> TASK TO COMPLETE:
The answer must be an exact copy of the lines from the one with "blue egg: 2 -> 0" through the final line of the records below, with no pictures.

DATASET RECORDS START

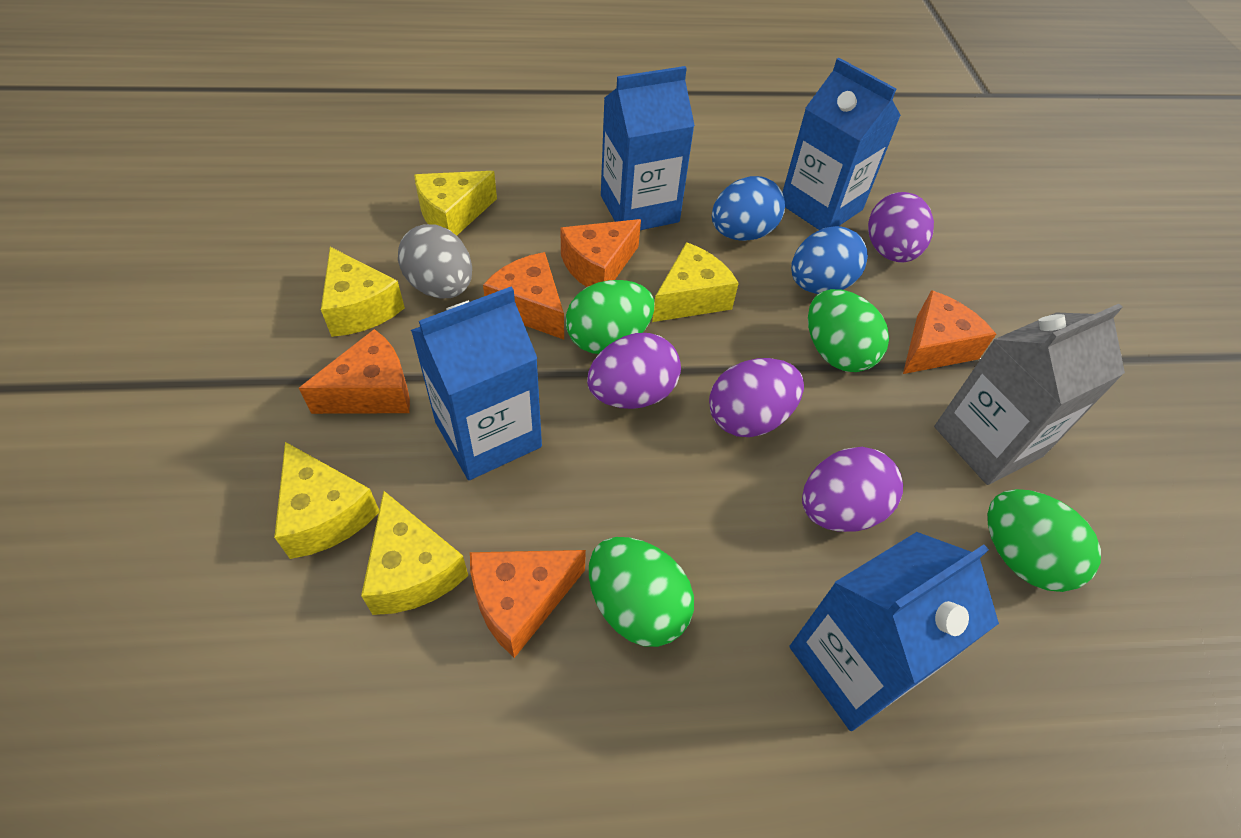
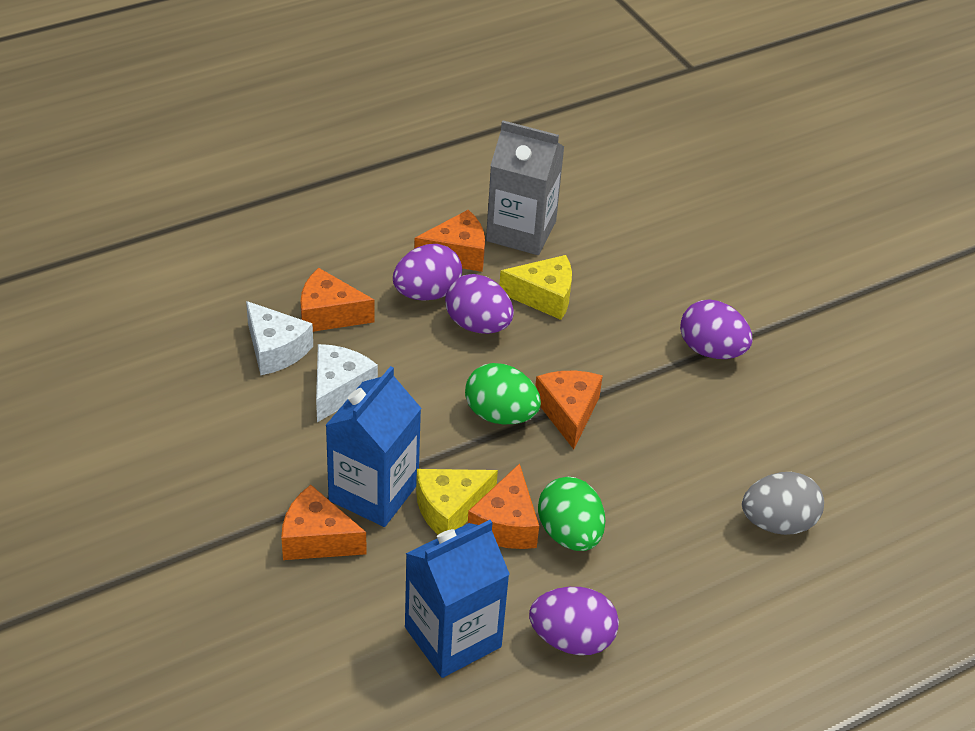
blue carton: 4 -> 2
blue egg: 2 -> 0
green egg: 4 -> 2
white cheese: 0 -> 2
yellow cheese: 5 -> 2

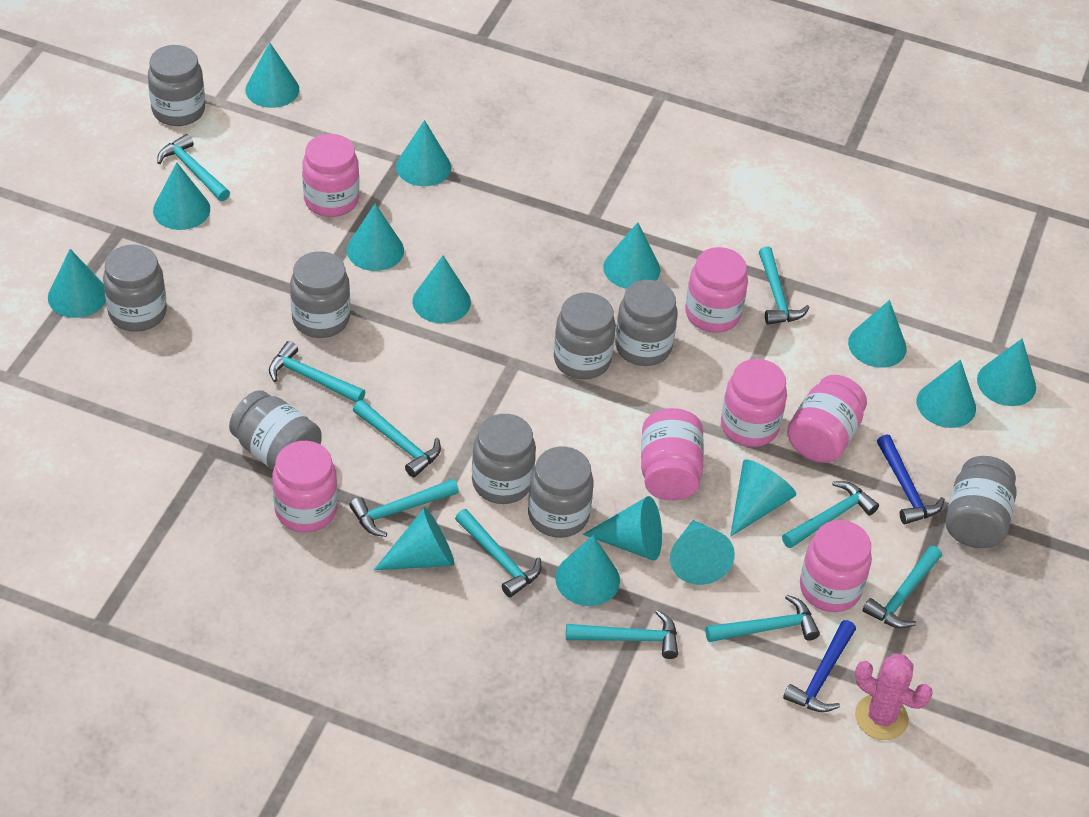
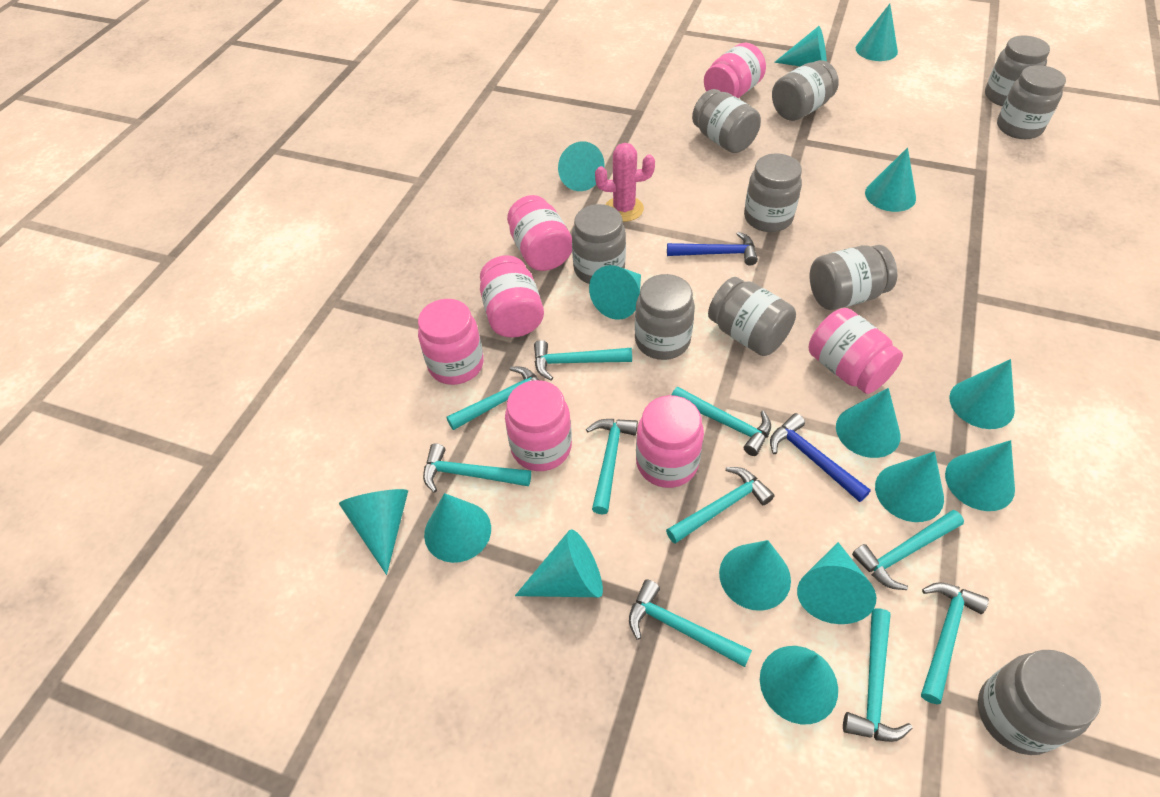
grey jar: 9 -> 10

DATASET RECORDS END

> SOLVED EXERCISE:
blue egg: 2 -> 0
green egg: 4 -> 2
white cheese: 0 -> 2
yellow cheese: 5 -> 2

grey jar: 9 -> 10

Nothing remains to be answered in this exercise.